● **GIVEN DATA**:
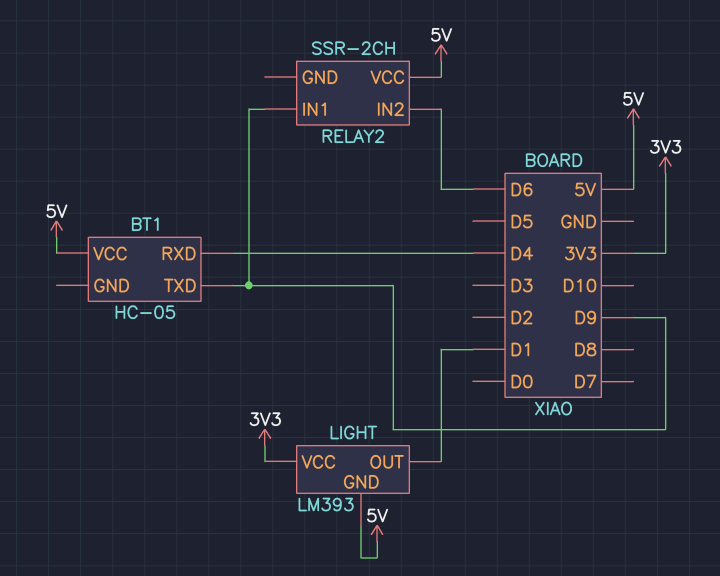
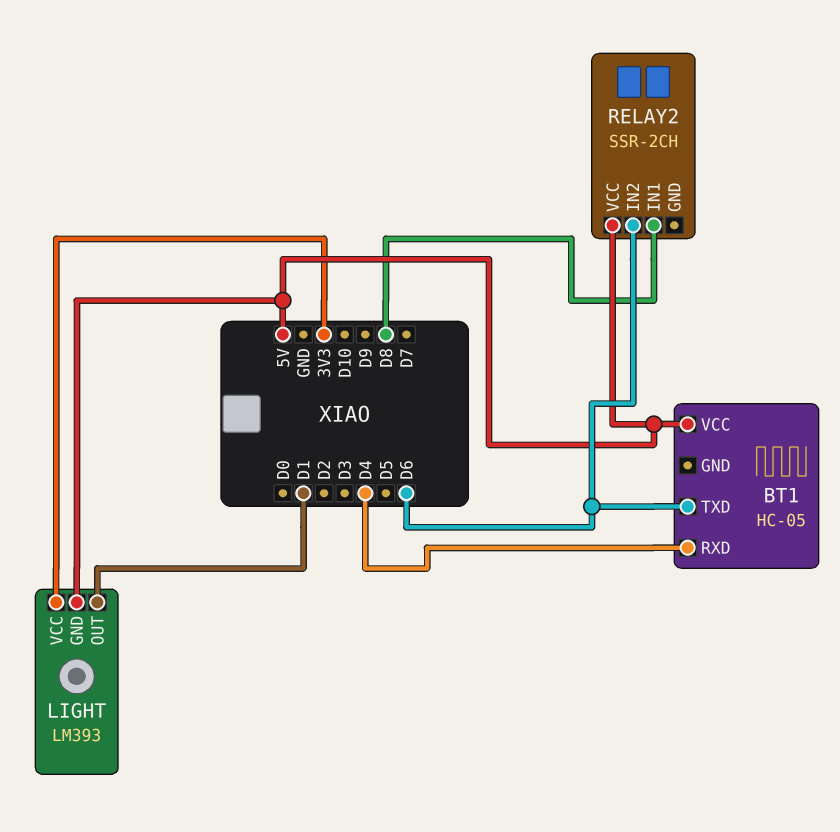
BT1 pin TXD: D9 -> D6
RELAY2 pin IN1: D9 -> D8

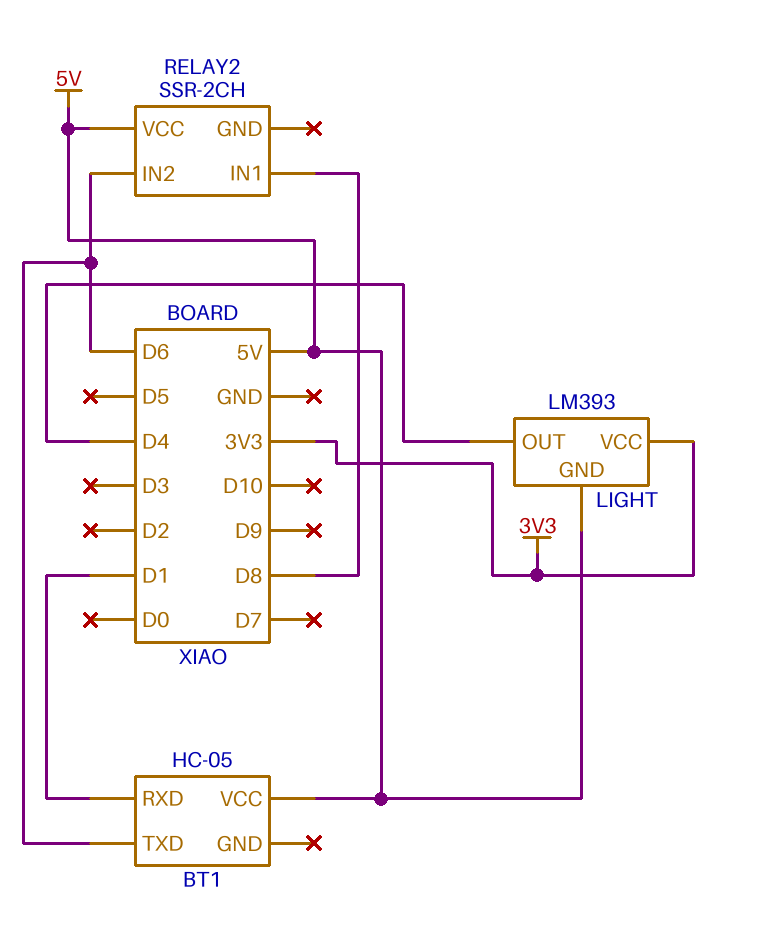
BT1 pin RXD: D4 -> D1
LIGHT pin OUT: D1 -> D4

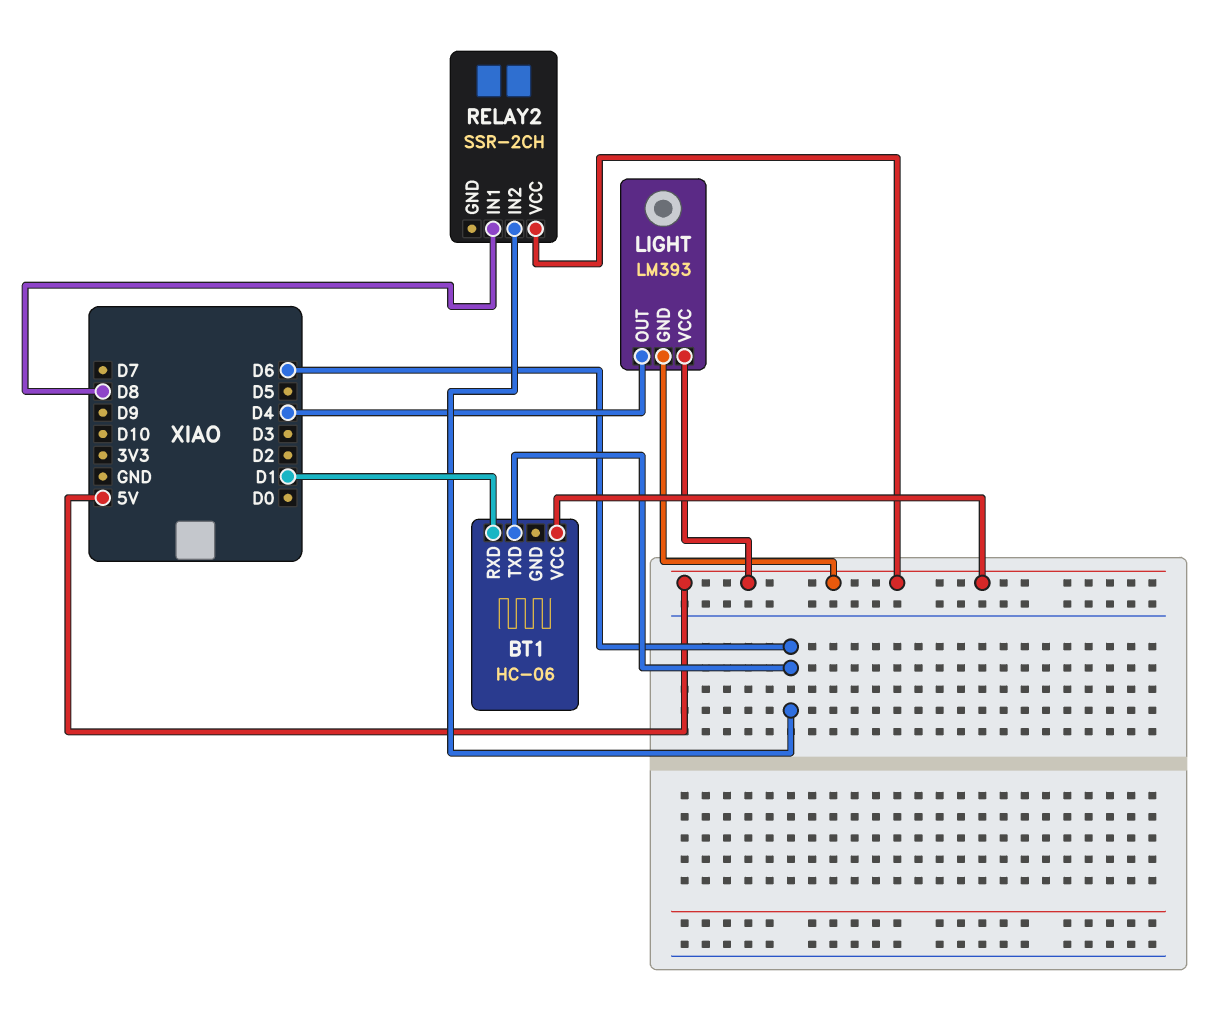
BT1: HC-05 -> HC-06
LIGHT pin VCC: 3V3 -> 5V

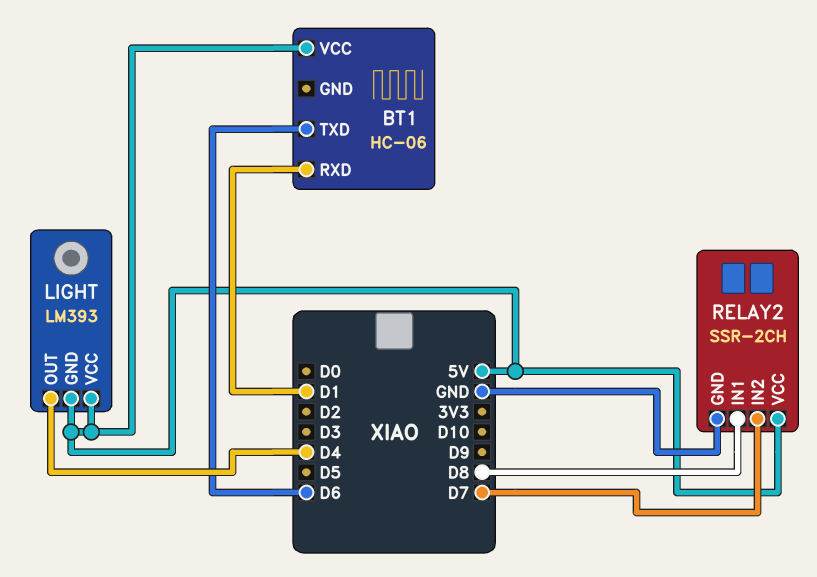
RELAY2 pin GND: none -> GND
RELAY2 pin IN2: D6 -> D7

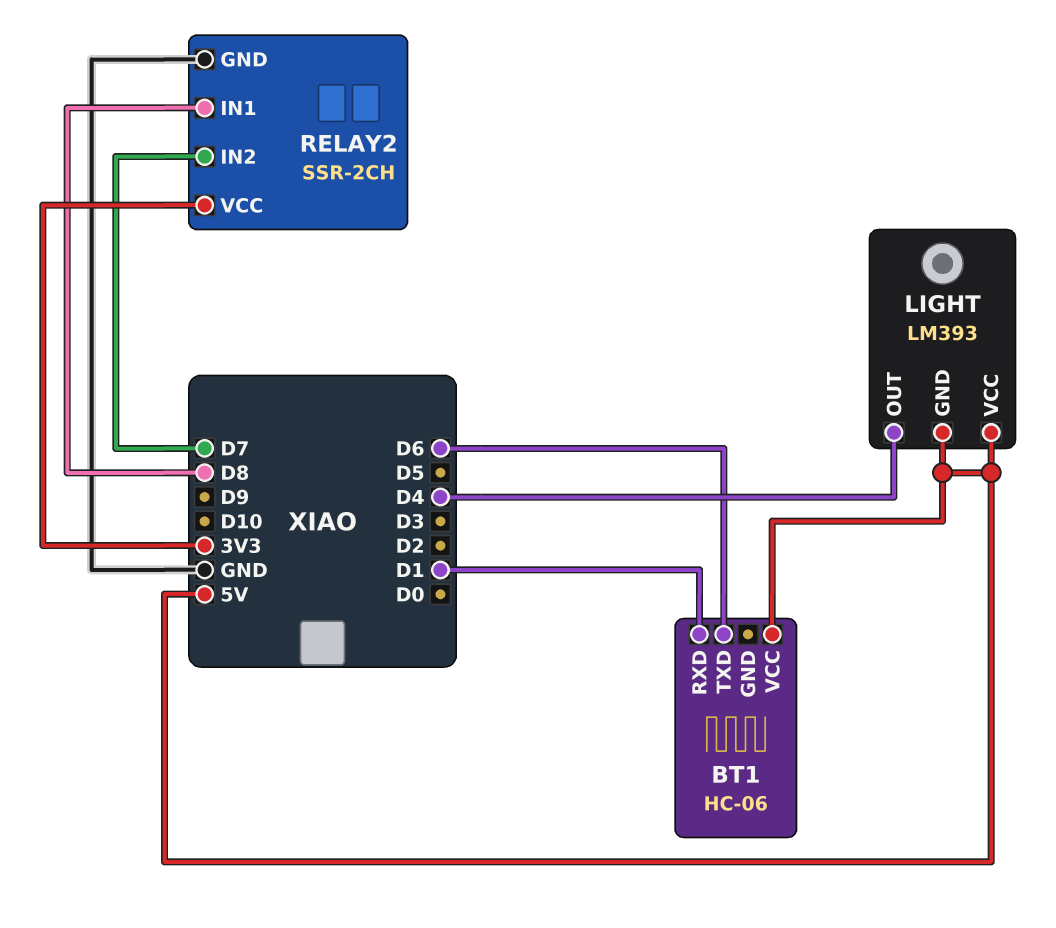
RELAY2 pin VCC: 5V -> 3V3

● **REQUIRED WORK**: Where does the word "LIGHT" appear in the material above? Copy every line that holds it.

● **EXPECTED OUTPUT**:
LIGHT pin OUT: D1 -> D4
LIGHT pin VCC: 3V3 -> 5V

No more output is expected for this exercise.